What is expected
Reproduce the data below in full, replacing every occurrence of "shiny metallic globe" with "polished steel sphere" and leaving everything else unchanged.

Records:
◆ ◆ ◆

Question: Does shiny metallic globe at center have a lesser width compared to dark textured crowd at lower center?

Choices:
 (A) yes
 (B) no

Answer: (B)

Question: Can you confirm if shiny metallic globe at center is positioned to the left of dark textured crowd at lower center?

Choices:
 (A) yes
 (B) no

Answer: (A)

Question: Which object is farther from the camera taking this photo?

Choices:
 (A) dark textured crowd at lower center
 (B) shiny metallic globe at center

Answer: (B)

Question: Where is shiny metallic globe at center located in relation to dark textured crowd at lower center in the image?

◆ ◆ ◆

Result of this exercise
Question: Does polished steel sphere at center have a lesser width compared to dark textured crowd at lower center?

Choices:
 (A) yes
 (B) no

Answer: (B)

Question: Can you confirm if polished steel sphere at center is positioned to the left of dark textured crowd at lower center?

Choices:
 (A) yes
 (B) no

Answer: (A)

Question: Which object is farther from the camera taking this photo?

Choices:
 (A) dark textured crowd at lower center
 (B) polished steel sphere at center

Answer: (B)

Question: Where is polished steel sphere at center located in relation to dark textured crowd at lower center in the image?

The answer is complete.